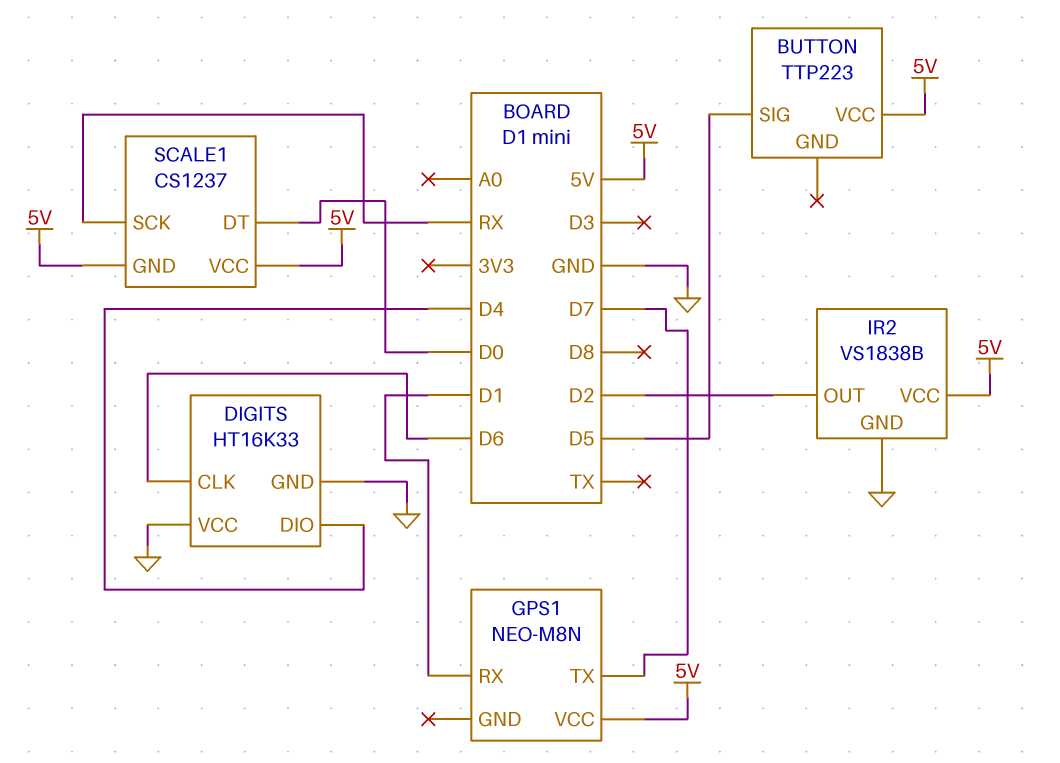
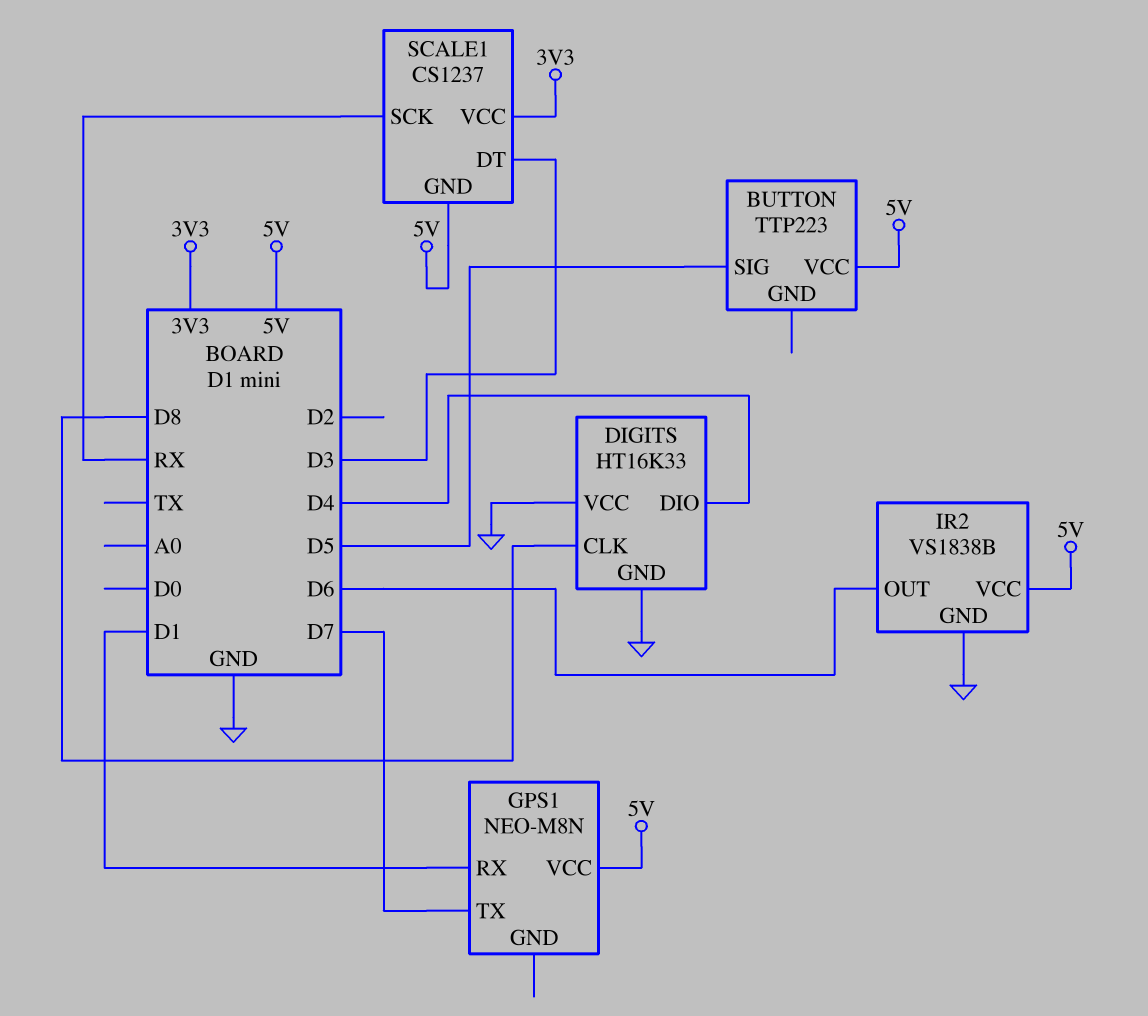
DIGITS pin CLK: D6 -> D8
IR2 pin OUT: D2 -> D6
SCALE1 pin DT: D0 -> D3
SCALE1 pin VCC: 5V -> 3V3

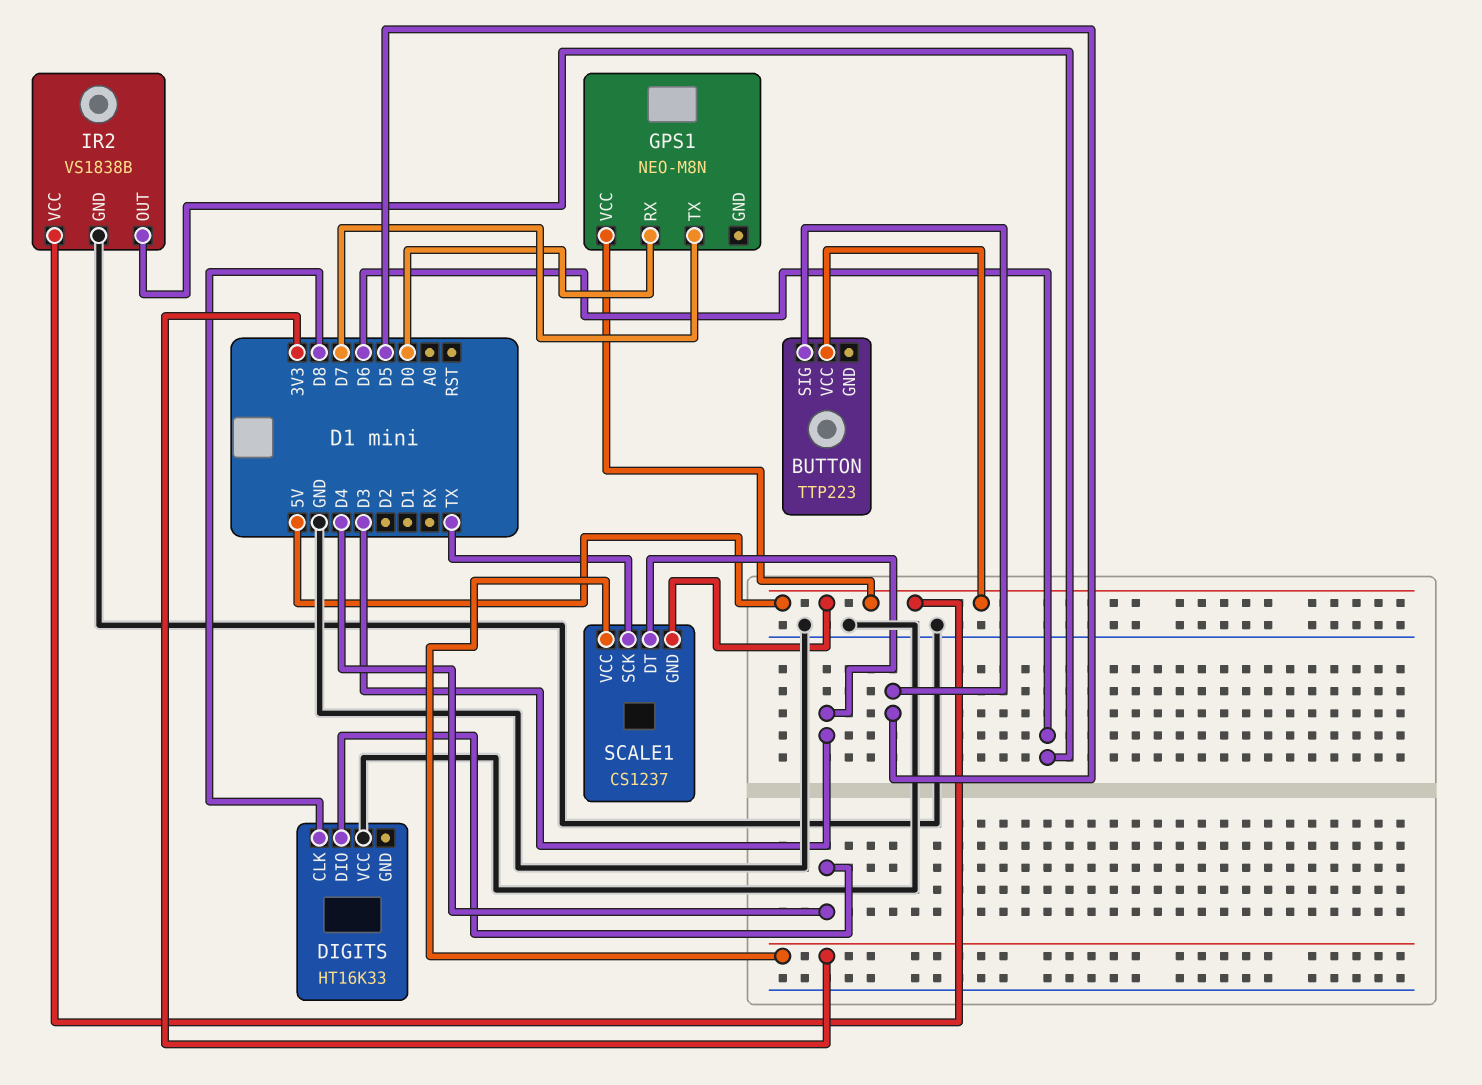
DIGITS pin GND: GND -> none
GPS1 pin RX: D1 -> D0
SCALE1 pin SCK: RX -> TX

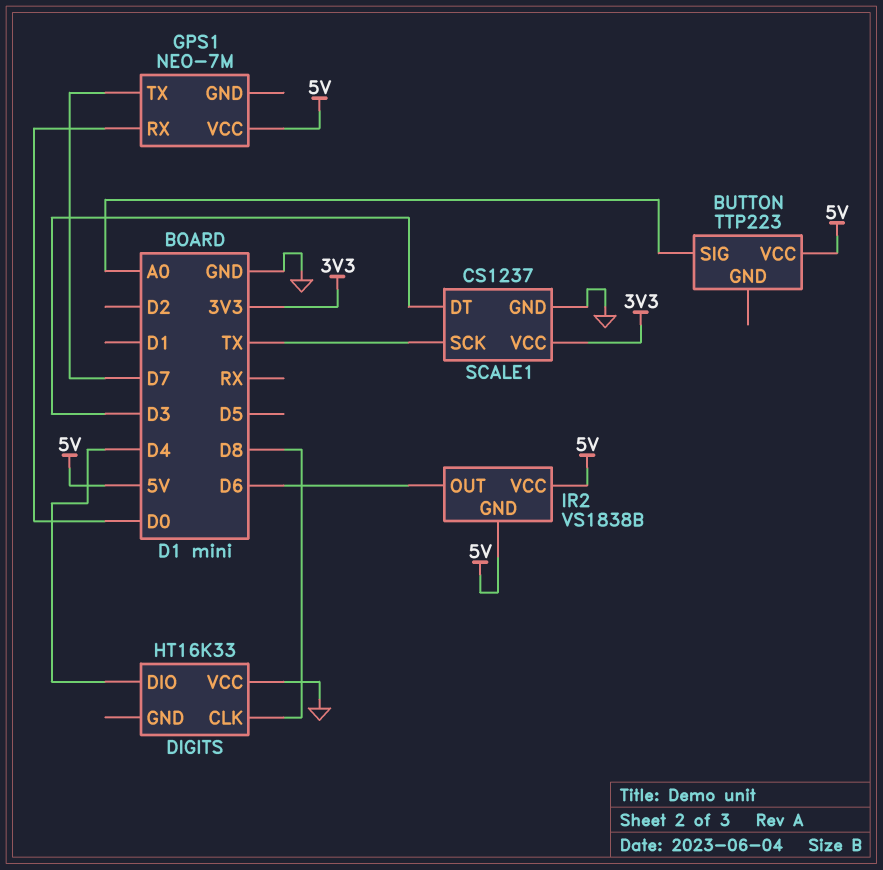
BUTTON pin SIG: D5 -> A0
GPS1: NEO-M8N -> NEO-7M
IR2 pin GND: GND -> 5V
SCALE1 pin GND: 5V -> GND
----------------------------------------
### WHAT THE TASK ASKS
Looking through the listing above, state how many of its lines contain the string "DIGITS". Write only the number.

### RESPONSE AREA
2